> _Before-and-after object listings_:
###

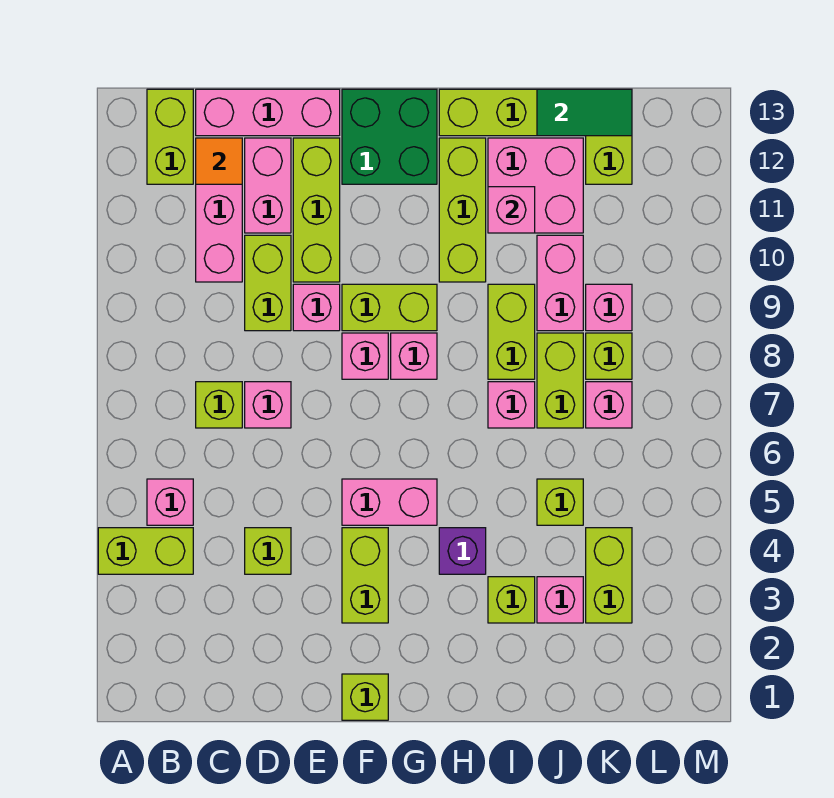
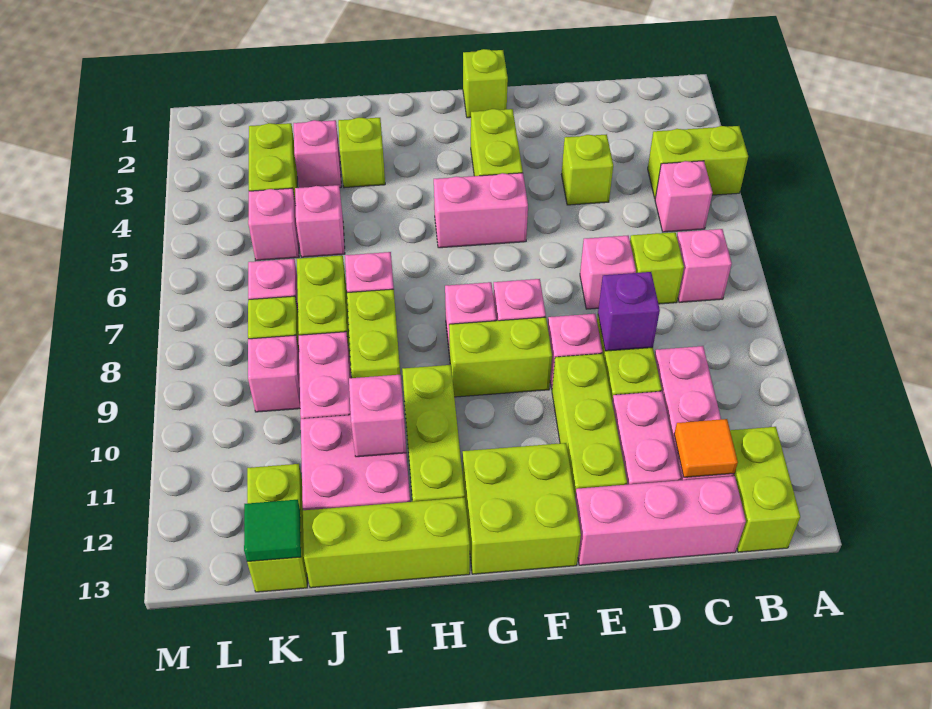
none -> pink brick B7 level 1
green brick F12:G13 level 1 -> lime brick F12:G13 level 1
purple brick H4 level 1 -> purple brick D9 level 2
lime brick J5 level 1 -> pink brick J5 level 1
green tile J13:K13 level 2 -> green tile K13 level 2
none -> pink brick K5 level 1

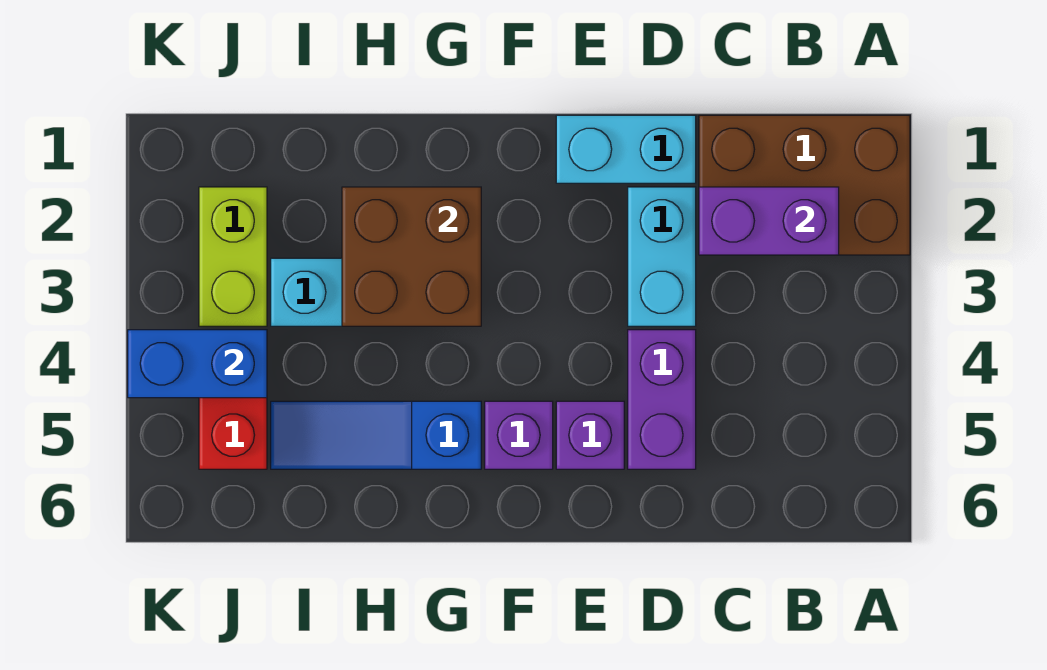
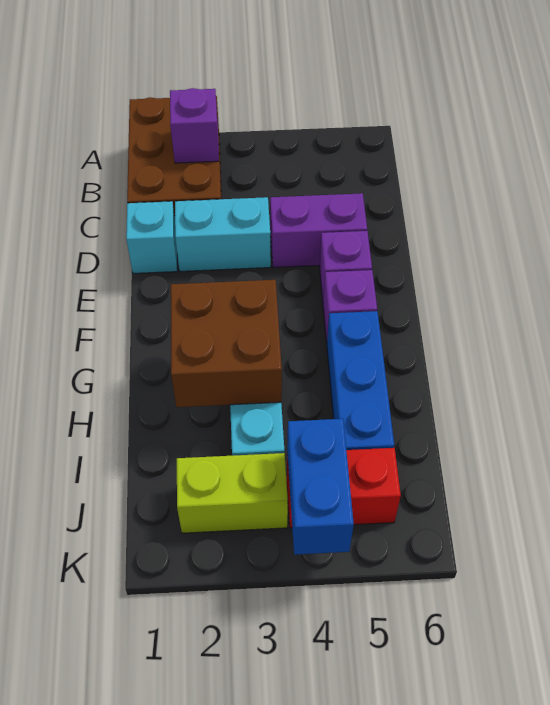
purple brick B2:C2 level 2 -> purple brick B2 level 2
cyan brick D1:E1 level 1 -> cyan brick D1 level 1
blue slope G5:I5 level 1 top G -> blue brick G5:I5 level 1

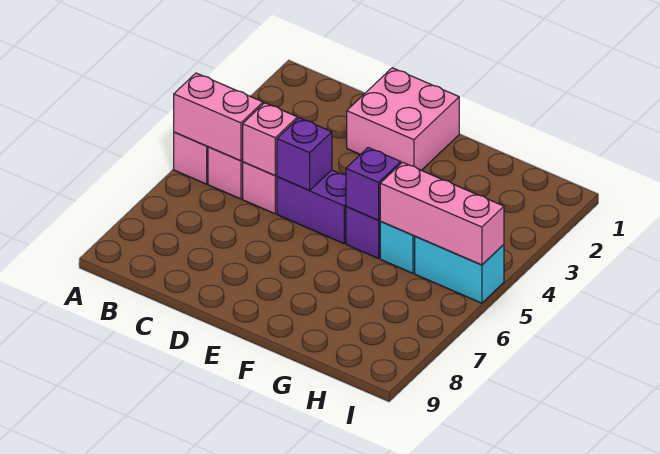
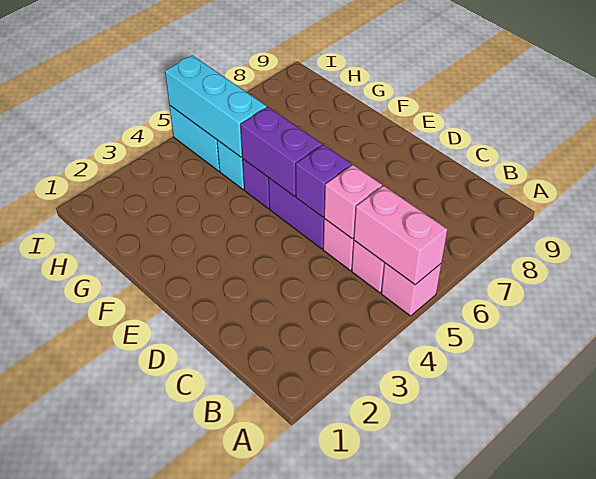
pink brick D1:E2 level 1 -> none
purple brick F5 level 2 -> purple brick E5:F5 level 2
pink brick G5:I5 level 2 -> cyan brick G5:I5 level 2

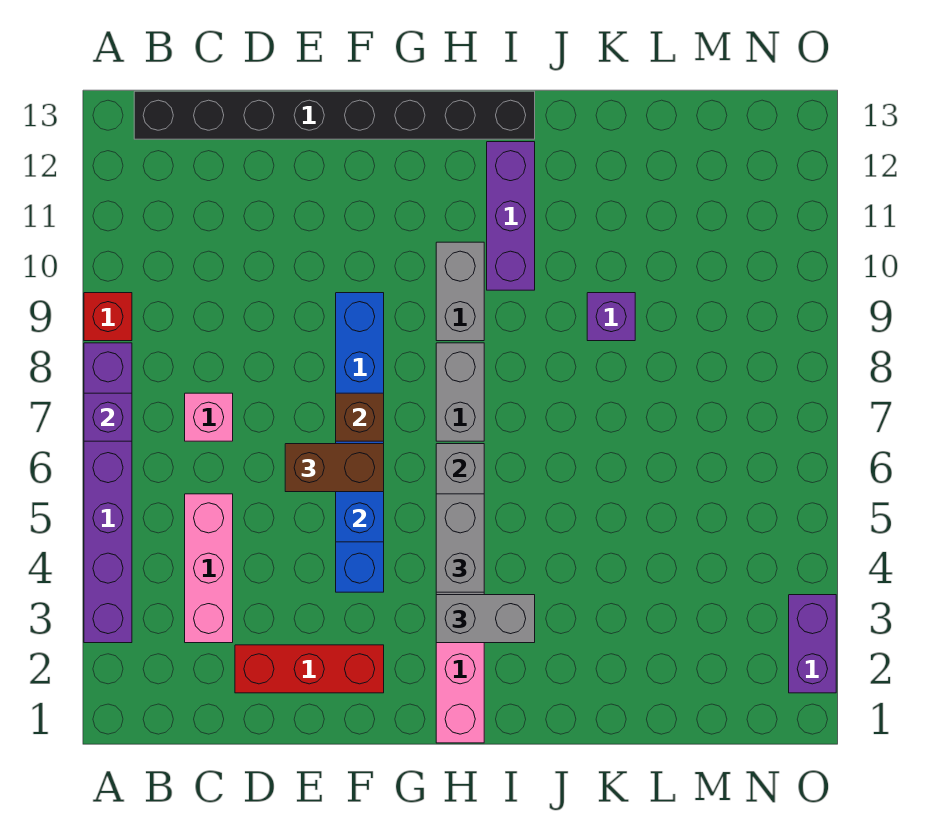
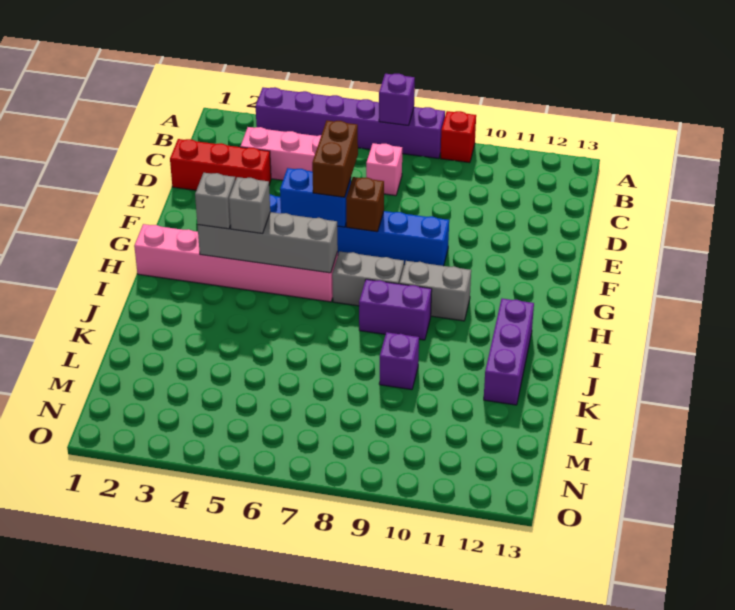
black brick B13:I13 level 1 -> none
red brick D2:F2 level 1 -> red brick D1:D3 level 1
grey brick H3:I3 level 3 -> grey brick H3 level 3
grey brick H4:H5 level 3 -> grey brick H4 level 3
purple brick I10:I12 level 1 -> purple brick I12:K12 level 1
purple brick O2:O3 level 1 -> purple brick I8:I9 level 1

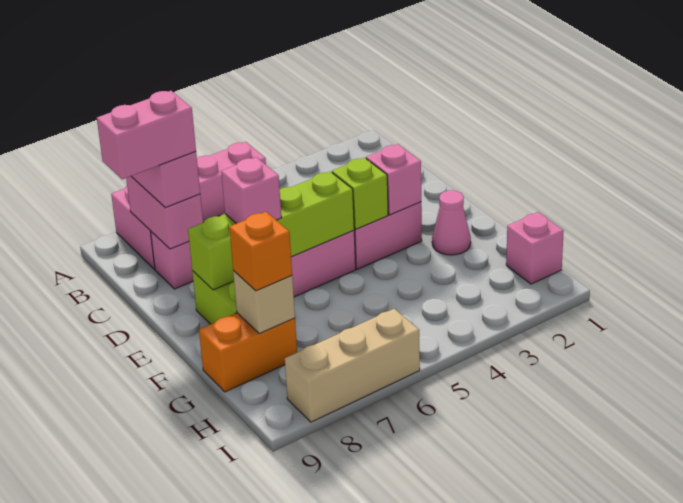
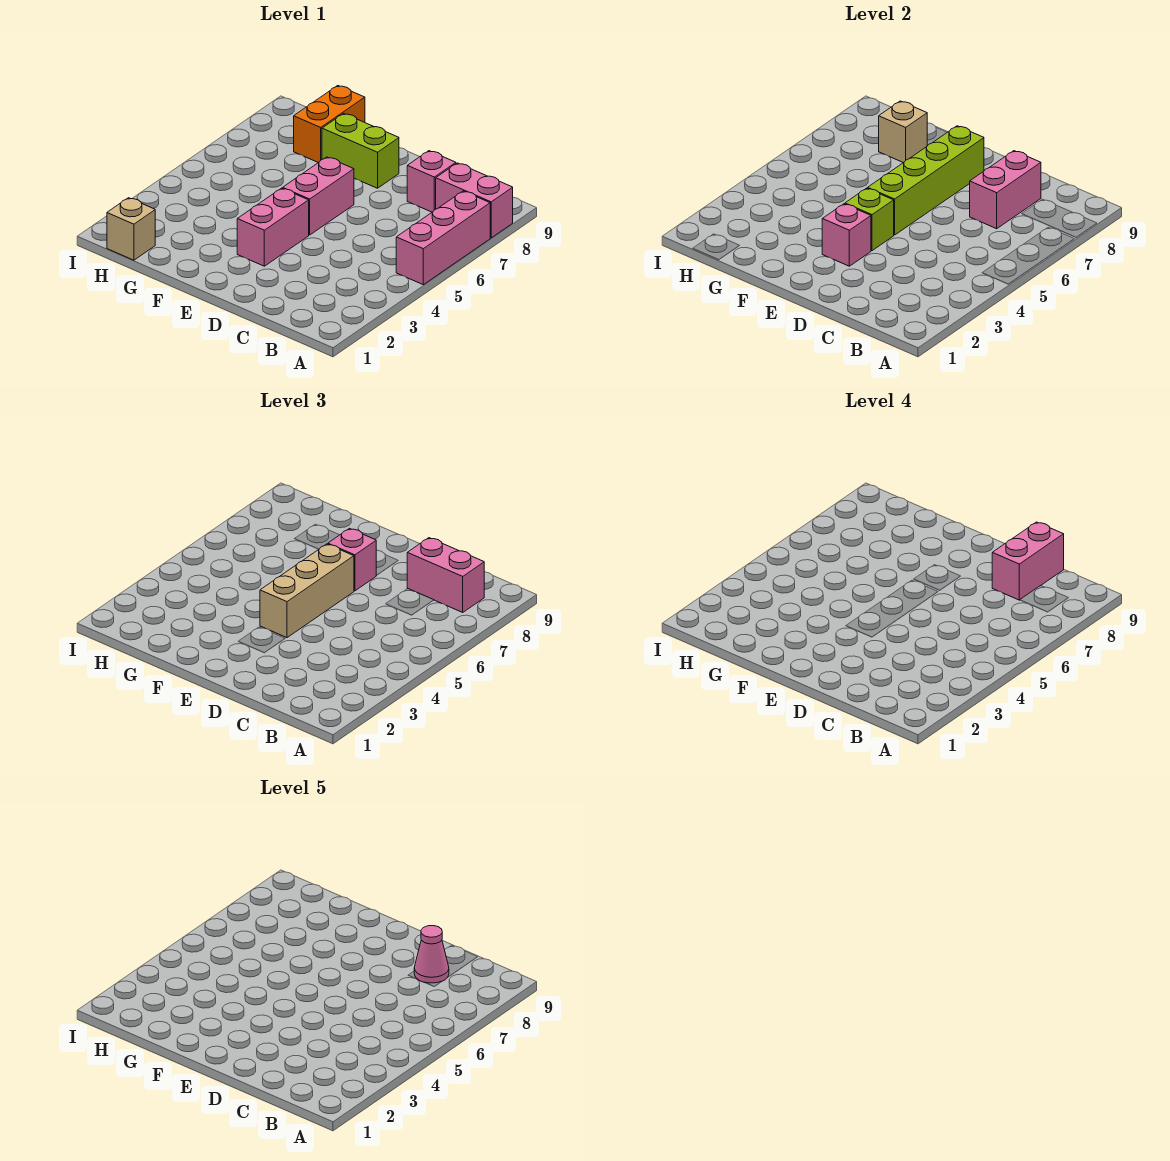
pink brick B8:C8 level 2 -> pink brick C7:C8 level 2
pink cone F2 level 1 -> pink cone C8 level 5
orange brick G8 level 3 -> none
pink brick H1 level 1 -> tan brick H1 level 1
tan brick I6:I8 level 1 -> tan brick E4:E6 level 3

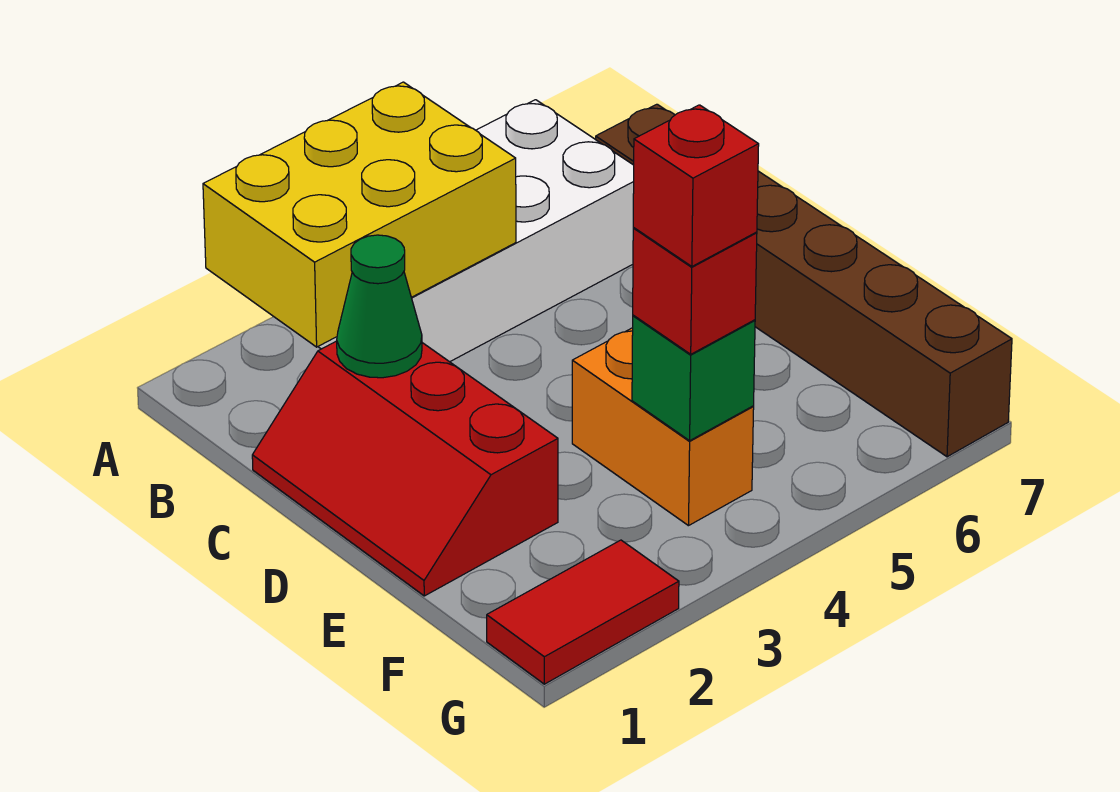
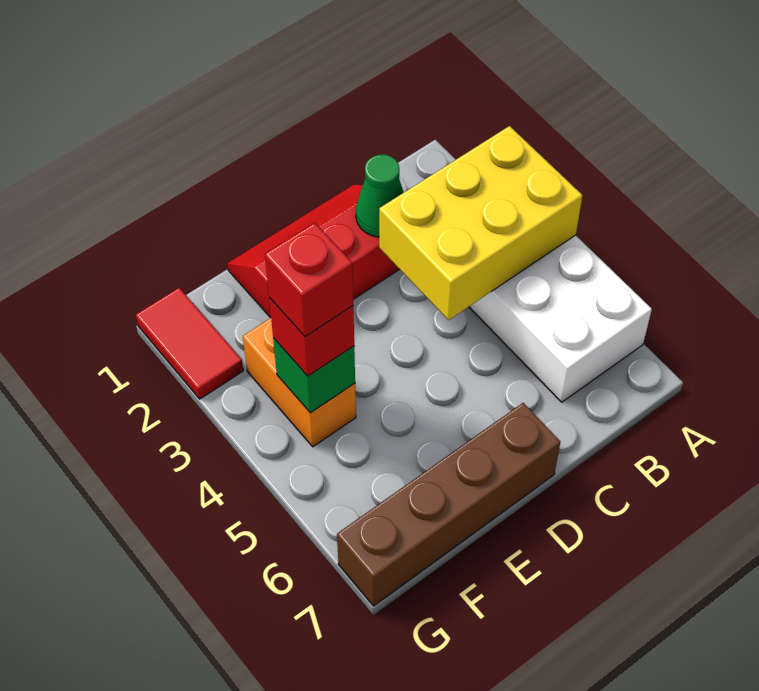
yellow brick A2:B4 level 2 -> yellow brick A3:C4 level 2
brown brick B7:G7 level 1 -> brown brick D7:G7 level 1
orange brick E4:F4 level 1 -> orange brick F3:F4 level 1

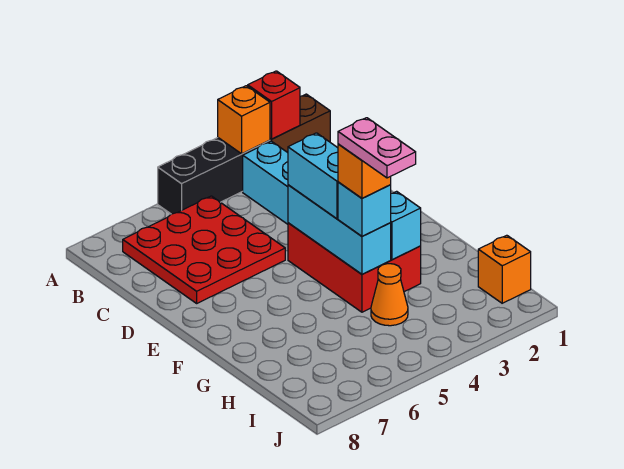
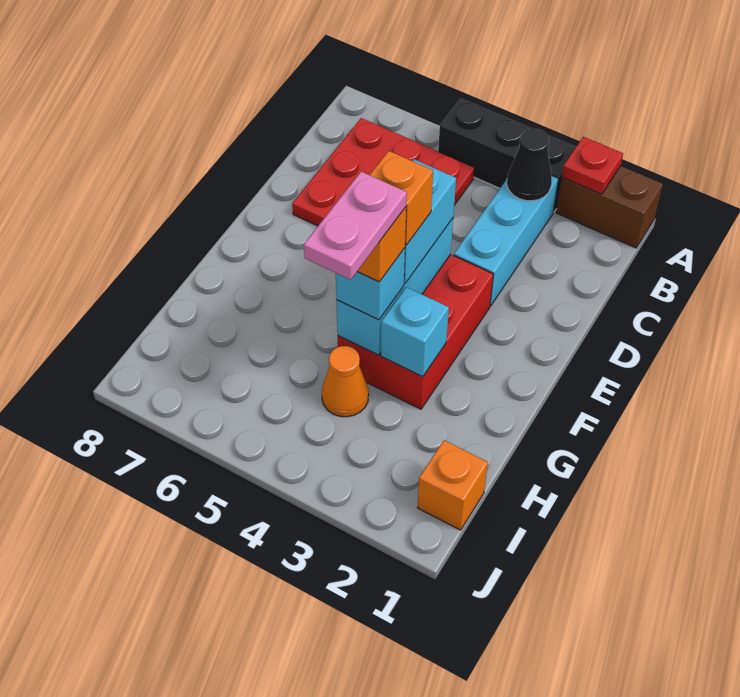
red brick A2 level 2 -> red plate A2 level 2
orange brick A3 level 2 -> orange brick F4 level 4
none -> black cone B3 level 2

###

> _EXERCISE BRIEF_:
The stretch to restate runs from the line above containing "lime brick J5" through the line containing "pink brick G5:I5". Copy it word for word, ends included, without pictures.

> _YOUR SOLUTION_:
lime brick J5 level 1 -> pink brick J5 level 1
green tile J13:K13 level 2 -> green tile K13 level 2
none -> pink brick K5 level 1

purple brick B2:C2 level 2 -> purple brick B2 level 2
cyan brick D1:E1 level 1 -> cyan brick D1 level 1
blue slope G5:I5 level 1 top G -> blue brick G5:I5 level 1

pink brick D1:E2 level 1 -> none
purple brick F5 level 2 -> purple brick E5:F5 level 2
pink brick G5:I5 level 2 -> cyan brick G5:I5 level 2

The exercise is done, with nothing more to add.